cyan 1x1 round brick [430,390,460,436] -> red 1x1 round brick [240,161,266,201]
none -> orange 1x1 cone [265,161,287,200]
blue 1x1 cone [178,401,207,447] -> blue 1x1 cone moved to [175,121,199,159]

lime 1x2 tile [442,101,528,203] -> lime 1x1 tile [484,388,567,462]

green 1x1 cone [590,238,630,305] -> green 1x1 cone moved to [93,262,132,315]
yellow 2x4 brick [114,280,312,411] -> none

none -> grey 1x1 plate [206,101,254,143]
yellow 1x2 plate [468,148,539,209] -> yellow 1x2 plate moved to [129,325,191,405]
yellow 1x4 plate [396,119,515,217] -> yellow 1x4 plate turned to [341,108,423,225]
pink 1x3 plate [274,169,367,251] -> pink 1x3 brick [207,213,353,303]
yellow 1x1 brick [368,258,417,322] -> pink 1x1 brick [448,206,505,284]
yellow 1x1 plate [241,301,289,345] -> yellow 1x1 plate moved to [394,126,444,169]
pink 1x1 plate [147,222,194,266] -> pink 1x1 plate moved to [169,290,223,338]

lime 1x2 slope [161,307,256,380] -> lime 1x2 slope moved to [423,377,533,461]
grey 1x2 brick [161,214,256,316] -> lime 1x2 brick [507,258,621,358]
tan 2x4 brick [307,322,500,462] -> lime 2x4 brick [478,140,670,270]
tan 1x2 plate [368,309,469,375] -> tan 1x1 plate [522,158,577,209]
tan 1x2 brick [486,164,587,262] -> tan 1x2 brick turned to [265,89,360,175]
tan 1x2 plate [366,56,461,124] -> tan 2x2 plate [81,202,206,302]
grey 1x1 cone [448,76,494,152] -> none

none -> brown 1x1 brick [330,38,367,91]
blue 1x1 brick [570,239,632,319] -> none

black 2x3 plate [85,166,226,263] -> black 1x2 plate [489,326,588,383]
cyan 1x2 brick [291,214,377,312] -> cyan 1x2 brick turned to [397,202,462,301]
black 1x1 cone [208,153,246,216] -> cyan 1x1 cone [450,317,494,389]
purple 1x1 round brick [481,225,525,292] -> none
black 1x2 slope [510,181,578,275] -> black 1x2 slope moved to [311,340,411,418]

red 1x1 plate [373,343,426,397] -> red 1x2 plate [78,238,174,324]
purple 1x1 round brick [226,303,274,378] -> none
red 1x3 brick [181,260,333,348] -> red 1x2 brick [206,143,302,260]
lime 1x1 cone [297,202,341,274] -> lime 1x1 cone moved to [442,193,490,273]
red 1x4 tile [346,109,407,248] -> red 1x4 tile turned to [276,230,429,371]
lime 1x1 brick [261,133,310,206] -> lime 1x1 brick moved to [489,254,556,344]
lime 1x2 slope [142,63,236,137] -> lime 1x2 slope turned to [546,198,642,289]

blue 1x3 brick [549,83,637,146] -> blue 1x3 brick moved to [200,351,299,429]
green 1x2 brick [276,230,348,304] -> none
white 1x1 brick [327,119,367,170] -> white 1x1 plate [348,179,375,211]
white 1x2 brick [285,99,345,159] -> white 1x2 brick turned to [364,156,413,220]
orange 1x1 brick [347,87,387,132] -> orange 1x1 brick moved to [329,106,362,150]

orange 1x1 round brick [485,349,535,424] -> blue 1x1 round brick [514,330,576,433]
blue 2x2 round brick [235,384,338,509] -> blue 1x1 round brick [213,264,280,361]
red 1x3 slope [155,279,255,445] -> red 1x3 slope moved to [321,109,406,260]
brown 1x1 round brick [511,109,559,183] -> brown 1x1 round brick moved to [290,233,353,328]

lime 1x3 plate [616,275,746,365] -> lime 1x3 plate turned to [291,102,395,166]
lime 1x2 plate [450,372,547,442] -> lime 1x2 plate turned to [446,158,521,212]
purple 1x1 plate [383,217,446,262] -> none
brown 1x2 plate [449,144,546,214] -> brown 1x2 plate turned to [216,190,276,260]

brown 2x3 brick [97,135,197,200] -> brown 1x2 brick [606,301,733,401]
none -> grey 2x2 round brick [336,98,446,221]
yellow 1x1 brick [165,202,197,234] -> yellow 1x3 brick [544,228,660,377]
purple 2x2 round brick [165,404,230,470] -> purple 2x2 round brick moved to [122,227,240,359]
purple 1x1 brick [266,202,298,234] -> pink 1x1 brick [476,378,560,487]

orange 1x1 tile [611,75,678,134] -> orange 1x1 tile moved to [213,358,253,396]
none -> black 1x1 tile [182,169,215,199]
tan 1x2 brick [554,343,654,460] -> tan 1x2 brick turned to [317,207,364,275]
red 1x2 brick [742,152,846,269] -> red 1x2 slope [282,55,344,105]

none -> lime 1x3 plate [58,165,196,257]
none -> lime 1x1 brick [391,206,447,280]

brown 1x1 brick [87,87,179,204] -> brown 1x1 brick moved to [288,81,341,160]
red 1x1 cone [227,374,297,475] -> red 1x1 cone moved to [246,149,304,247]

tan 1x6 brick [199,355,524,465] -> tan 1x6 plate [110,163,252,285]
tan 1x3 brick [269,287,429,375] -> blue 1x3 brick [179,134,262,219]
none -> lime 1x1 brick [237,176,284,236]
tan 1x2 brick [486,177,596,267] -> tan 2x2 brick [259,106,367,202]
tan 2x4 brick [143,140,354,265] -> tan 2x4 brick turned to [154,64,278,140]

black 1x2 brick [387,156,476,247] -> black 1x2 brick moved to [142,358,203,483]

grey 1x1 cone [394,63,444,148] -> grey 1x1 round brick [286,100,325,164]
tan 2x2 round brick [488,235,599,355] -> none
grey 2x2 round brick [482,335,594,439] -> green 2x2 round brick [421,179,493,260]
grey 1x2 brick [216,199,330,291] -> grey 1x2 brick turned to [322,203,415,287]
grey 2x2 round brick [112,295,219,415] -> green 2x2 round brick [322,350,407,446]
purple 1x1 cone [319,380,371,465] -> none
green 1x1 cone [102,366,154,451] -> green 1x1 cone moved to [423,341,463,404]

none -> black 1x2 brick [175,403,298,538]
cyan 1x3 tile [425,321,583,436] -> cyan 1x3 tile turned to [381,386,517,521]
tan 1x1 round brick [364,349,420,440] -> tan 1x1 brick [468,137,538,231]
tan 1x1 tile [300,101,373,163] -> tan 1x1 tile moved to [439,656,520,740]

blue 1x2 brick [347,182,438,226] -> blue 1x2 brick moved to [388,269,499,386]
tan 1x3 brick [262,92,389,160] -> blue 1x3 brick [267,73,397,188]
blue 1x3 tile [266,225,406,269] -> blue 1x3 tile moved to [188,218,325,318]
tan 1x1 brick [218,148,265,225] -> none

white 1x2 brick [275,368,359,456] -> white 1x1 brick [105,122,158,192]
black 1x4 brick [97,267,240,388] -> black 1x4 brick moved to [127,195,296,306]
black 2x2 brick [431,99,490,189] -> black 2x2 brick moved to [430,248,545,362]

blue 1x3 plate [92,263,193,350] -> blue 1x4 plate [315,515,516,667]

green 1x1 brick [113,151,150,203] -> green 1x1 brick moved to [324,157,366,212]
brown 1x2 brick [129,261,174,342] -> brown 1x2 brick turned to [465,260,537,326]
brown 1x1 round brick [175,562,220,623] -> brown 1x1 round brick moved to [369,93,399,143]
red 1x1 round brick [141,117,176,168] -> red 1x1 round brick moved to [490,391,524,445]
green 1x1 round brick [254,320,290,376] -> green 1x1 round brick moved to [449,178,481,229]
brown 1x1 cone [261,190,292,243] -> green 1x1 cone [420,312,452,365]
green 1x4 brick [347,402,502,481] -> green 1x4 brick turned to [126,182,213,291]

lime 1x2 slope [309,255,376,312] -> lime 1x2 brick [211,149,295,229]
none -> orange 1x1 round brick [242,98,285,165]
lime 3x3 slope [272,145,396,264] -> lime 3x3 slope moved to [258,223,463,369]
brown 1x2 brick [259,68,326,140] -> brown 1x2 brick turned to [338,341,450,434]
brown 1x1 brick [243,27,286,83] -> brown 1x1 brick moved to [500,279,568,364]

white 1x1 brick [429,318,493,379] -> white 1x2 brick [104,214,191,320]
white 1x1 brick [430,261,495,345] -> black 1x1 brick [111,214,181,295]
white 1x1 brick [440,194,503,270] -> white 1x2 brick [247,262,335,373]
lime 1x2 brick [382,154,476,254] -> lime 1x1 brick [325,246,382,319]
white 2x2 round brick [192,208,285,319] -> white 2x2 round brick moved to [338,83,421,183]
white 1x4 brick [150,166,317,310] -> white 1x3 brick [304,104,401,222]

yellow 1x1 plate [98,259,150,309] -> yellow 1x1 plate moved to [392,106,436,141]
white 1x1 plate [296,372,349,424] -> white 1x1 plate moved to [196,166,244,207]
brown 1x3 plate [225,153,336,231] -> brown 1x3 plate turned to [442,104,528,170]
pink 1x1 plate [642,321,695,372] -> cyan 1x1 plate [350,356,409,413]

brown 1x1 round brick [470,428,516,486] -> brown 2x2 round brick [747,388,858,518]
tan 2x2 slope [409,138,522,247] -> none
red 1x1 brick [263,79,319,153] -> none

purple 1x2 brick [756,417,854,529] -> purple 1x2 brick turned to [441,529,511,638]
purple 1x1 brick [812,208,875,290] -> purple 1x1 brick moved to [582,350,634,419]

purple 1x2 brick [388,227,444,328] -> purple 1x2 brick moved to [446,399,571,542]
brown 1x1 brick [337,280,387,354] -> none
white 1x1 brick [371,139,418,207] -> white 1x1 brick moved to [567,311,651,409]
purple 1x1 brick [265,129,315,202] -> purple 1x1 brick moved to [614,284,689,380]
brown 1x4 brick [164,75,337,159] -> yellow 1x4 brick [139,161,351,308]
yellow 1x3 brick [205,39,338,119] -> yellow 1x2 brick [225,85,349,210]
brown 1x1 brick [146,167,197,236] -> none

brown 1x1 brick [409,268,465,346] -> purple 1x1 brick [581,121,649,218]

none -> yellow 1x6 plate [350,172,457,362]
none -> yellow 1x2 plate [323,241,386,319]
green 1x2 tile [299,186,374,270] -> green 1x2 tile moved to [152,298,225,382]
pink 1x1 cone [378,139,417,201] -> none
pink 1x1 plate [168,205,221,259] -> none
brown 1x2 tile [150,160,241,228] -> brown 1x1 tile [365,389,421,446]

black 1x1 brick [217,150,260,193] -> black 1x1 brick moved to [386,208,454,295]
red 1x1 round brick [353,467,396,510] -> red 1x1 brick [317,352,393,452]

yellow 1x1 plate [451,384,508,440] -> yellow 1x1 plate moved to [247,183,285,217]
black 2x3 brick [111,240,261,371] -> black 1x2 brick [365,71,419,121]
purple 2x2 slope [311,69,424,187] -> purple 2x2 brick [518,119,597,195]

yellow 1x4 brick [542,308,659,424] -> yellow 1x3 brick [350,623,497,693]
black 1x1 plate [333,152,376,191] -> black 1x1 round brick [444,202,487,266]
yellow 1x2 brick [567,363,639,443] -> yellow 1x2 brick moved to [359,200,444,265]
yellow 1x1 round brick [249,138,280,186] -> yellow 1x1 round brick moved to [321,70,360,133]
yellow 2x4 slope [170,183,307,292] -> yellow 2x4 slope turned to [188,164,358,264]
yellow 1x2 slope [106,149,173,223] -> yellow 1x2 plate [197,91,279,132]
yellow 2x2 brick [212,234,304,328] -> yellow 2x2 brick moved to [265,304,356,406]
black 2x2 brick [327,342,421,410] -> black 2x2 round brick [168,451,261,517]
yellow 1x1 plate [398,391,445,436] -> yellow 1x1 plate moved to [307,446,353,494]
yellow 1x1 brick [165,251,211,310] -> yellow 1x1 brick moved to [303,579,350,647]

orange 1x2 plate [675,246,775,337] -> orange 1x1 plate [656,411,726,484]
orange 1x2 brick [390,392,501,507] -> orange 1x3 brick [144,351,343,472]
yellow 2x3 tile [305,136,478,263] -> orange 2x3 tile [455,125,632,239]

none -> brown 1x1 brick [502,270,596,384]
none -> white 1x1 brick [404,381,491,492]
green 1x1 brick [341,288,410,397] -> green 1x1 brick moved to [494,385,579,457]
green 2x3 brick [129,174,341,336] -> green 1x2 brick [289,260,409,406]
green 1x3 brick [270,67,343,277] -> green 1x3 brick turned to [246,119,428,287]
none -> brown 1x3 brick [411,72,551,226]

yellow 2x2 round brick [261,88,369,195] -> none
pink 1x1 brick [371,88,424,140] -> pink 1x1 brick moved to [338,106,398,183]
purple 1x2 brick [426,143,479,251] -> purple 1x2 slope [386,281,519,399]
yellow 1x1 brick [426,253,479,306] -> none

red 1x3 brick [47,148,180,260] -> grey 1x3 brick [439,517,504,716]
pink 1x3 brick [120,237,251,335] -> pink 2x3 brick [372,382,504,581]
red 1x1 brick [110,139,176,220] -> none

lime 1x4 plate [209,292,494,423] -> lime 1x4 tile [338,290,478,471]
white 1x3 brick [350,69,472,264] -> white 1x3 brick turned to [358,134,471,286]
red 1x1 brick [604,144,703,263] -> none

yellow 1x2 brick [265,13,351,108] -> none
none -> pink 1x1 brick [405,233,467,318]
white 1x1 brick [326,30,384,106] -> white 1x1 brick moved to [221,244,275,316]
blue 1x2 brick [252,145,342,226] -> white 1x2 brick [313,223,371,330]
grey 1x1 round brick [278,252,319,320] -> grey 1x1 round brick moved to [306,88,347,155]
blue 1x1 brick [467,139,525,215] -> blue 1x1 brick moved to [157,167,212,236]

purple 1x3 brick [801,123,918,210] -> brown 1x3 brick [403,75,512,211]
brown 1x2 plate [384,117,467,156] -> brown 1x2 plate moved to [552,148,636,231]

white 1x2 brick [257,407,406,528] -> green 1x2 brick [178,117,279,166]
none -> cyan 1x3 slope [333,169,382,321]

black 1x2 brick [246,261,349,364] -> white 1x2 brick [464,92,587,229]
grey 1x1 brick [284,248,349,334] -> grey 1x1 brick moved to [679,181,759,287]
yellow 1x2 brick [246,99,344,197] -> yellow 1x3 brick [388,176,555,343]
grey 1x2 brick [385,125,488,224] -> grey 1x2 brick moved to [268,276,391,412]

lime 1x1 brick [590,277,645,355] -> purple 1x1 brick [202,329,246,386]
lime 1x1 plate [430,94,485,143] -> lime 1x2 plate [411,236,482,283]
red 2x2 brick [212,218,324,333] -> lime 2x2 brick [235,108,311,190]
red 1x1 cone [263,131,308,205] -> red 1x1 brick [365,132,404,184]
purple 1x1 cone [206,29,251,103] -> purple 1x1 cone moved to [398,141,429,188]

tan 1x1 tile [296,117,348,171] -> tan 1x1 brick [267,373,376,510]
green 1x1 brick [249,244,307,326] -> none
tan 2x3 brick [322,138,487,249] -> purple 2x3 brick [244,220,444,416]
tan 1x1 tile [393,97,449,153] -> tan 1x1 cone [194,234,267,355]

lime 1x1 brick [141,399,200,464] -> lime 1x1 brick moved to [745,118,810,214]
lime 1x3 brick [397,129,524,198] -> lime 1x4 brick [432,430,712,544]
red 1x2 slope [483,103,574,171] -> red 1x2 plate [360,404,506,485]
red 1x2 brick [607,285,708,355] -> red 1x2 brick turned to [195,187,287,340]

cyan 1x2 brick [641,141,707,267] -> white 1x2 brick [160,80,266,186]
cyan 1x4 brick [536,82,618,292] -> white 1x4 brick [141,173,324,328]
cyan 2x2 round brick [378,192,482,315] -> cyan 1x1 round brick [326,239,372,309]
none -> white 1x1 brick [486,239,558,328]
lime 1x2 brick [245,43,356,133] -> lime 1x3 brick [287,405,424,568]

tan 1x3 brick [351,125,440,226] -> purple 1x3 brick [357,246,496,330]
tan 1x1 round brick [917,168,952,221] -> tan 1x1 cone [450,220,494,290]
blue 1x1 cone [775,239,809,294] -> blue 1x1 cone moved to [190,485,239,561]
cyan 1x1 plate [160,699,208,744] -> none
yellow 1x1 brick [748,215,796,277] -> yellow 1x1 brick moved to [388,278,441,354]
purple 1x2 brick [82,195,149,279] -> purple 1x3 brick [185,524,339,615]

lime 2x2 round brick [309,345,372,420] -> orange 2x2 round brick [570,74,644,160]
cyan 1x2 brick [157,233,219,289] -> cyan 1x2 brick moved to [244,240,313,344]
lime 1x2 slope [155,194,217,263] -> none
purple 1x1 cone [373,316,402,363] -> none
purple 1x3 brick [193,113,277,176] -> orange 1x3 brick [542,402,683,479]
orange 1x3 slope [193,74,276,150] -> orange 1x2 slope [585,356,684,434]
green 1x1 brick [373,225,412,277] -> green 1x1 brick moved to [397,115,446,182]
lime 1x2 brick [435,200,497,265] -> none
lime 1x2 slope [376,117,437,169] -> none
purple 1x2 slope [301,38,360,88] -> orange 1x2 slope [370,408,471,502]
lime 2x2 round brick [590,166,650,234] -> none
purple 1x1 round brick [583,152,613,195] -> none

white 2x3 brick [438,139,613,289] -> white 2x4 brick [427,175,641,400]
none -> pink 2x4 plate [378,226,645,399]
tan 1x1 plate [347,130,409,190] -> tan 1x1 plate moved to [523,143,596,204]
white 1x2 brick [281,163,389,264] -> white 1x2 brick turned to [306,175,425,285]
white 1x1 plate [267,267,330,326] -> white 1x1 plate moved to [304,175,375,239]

---*---

▶ _Directions_:
Word for word, restate the lines of the data above that fall between the line holding "cyan 1x4 brick" and the line holding "yellow 1x1 brick [748,215,796,277]", inclusive, and no other lines.

▶ _Output below_:
cyan 1x4 brick [536,82,618,292] -> white 1x4 brick [141,173,324,328]
cyan 2x2 round brick [378,192,482,315] -> cyan 1x1 round brick [326,239,372,309]
none -> white 1x1 brick [486,239,558,328]
lime 1x2 brick [245,43,356,133] -> lime 1x3 brick [287,405,424,568]

tan 1x3 brick [351,125,440,226] -> purple 1x3 brick [357,246,496,330]
tan 1x1 round brick [917,168,952,221] -> tan 1x1 cone [450,220,494,290]
blue 1x1 cone [775,239,809,294] -> blue 1x1 cone moved to [190,485,239,561]
cyan 1x1 plate [160,699,208,744] -> none
yellow 1x1 brick [748,215,796,277] -> yellow 1x1 brick moved to [388,278,441,354]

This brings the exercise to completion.